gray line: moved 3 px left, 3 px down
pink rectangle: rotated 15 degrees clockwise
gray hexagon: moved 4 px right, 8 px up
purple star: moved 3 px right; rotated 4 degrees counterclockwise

□ □ □ □ □

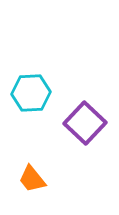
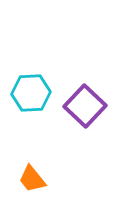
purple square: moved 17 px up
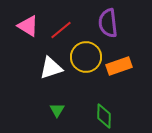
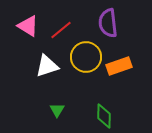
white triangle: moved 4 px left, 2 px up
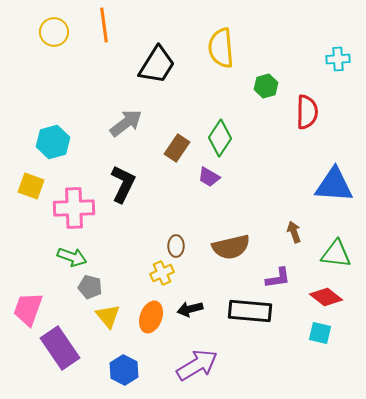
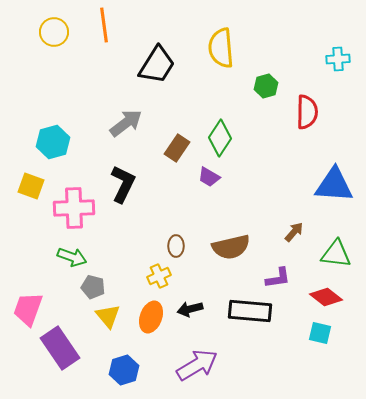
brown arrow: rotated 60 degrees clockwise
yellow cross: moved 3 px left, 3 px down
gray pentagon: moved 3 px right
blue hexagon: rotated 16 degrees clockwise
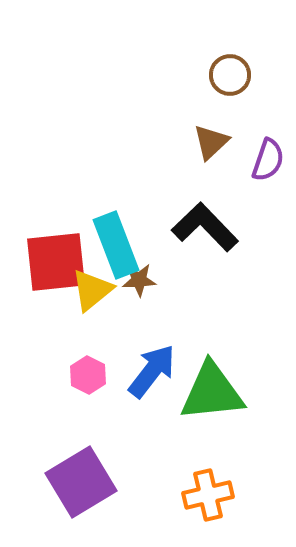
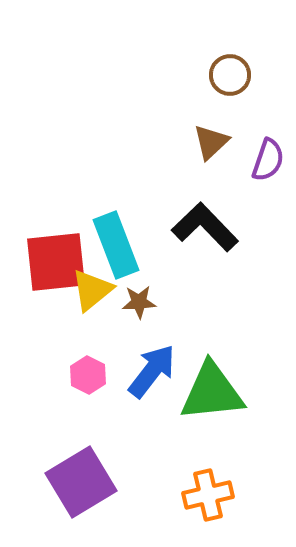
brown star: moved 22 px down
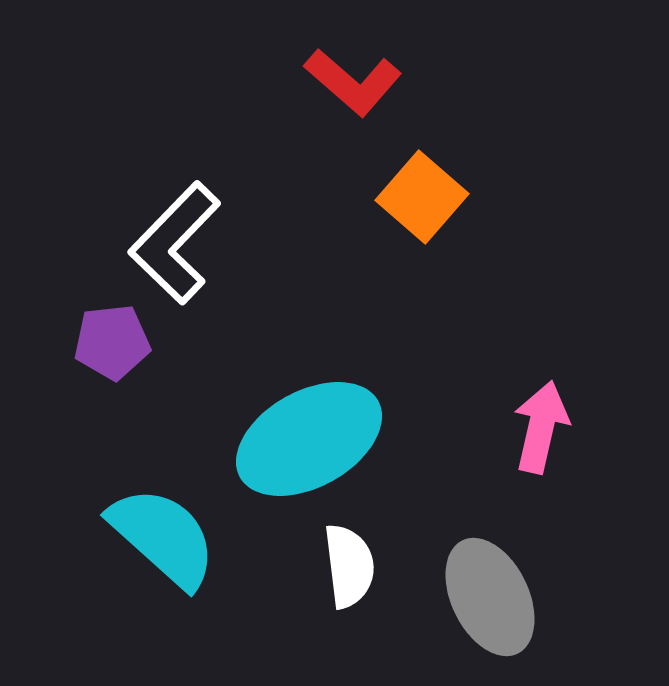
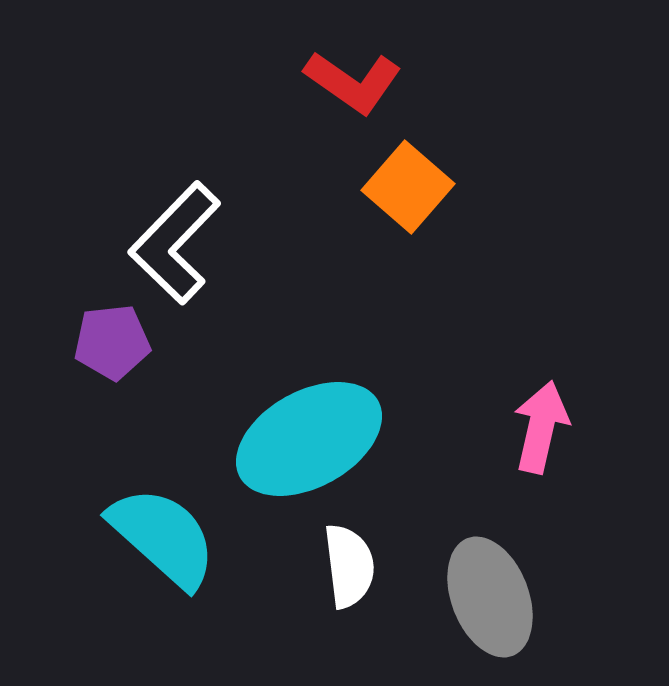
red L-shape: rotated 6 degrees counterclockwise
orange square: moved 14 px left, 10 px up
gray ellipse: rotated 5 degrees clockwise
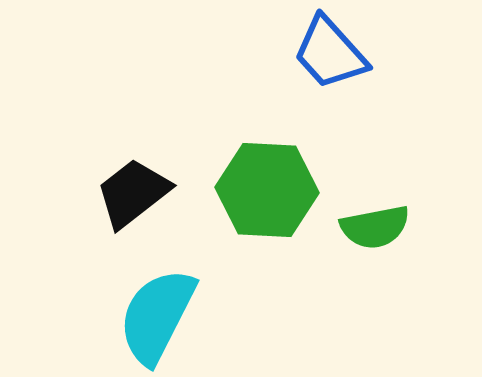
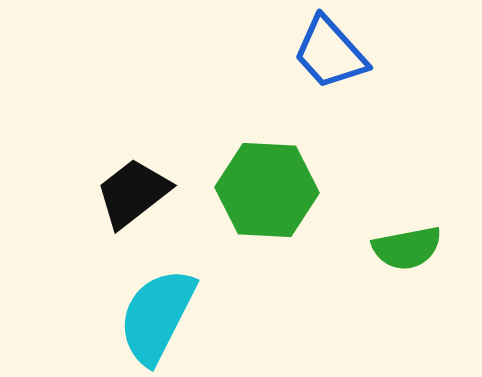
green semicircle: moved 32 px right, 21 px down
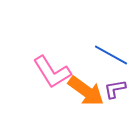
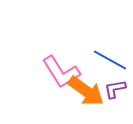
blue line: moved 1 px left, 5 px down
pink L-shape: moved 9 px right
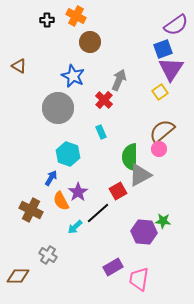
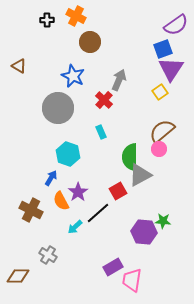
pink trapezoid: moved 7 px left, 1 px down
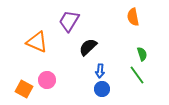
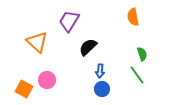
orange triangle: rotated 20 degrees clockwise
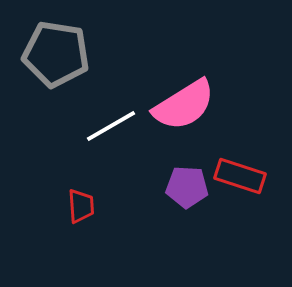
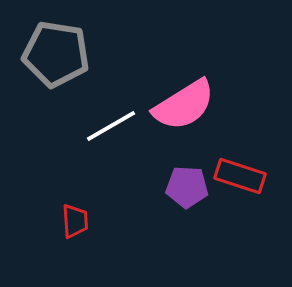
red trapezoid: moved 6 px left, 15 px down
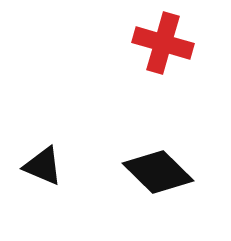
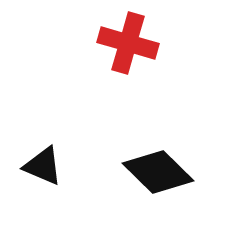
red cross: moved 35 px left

□ □ □ □ □

> _What you need to do_
Go through the entries and copy each line holding the string "square".

> _Result_
purple square: moved 17 px up
orange square: moved 14 px left, 10 px up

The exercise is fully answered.